● What the task requires: Copy out every item below word for word, keeping each line as it appears.

● Entries:

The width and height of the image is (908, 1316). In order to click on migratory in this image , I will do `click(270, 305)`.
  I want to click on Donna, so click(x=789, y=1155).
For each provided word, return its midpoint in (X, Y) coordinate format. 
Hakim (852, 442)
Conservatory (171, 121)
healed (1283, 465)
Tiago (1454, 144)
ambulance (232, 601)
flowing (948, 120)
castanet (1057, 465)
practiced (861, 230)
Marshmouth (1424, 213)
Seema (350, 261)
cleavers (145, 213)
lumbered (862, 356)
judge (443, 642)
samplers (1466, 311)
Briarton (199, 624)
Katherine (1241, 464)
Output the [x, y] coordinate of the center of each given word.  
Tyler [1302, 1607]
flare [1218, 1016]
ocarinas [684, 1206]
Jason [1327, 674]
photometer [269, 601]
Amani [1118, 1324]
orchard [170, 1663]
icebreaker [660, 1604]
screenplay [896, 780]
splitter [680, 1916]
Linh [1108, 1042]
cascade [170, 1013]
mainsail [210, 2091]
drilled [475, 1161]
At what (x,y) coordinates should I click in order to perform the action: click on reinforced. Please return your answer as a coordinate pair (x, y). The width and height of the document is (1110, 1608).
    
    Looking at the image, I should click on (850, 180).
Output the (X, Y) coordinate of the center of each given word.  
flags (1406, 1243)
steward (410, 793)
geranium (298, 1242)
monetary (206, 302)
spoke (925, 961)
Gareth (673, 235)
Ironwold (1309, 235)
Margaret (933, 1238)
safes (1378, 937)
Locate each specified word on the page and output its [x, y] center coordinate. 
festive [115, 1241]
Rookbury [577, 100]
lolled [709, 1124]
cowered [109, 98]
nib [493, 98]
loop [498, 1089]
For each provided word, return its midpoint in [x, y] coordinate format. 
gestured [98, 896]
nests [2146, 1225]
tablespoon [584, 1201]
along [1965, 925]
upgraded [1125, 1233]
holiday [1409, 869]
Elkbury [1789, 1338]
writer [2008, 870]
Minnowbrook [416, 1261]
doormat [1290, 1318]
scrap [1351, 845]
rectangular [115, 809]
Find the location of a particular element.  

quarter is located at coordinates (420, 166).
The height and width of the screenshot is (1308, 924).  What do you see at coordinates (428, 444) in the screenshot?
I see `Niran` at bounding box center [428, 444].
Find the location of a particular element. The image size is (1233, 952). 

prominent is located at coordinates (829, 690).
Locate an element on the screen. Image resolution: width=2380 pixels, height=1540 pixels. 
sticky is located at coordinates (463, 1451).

● Output of the exercise:
The width and height of the image is (908, 1316). In order to click on migratory in this image , I will do `click(270, 305)`.
  I want to click on Donna, so click(x=789, y=1155).
For each provided word, return its midpoint in (X, Y) coordinate format. 
Hakim (852, 442)
Conservatory (171, 121)
healed (1283, 465)
Tiago (1454, 144)
ambulance (232, 601)
flowing (948, 120)
castanet (1057, 465)
practiced (861, 230)
Marshmouth (1424, 213)
Seema (350, 261)
cleavers (145, 213)
lumbered (862, 356)
judge (443, 642)
samplers (1466, 311)
Briarton (199, 624)
Katherine (1241, 464)
Output the [x, y] coordinate of the center of each given word.  
Tyler [1302, 1607]
flare [1218, 1016]
ocarinas [684, 1206]
Jason [1327, 674]
photometer [269, 601]
Amani [1118, 1324]
orchard [170, 1663]
icebreaker [660, 1604]
screenplay [896, 780]
splitter [680, 1916]
Linh [1108, 1042]
cascade [170, 1013]
mainsail [210, 2091]
drilled [475, 1161]
At what (x,y) coordinates should I click in order to perform the action: click on reinforced. Please return your answer as a coordinate pair (x, y). The width and height of the document is (1110, 1608).
    
    Looking at the image, I should click on (850, 180).
Output the (X, Y) coordinate of the center of each given word.  
flags (1406, 1243)
steward (410, 793)
geranium (298, 1242)
monetary (206, 302)
spoke (925, 961)
Gareth (673, 235)
Ironwold (1309, 235)
Margaret (933, 1238)
safes (1378, 937)
Locate each specified word on the page and output its [x, y] center coordinate. 
festive [115, 1241]
Rookbury [577, 100]
lolled [709, 1124]
cowered [109, 98]
nib [493, 98]
loop [498, 1089]
For each provided word, return its midpoint in [x, y] coordinate format. 
gestured [98, 896]
nests [2146, 1225]
tablespoon [584, 1201]
along [1965, 925]
upgraded [1125, 1233]
holiday [1409, 869]
Elkbury [1789, 1338]
writer [2008, 870]
Minnowbrook [416, 1261]
doormat [1290, 1318]
scrap [1351, 845]
rectangular [115, 809]
Find the location of a particular element.  

quarter is located at coordinates (420, 166).
The height and width of the screenshot is (1308, 924).  What do you see at coordinates (428, 444) in the screenshot?
I see `Niran` at bounding box center [428, 444].
Find the location of a particular element. The image size is (1233, 952). 

prominent is located at coordinates (829, 690).
Locate an element on the screen. Image resolution: width=2380 pixels, height=1540 pixels. 
sticky is located at coordinates (463, 1451).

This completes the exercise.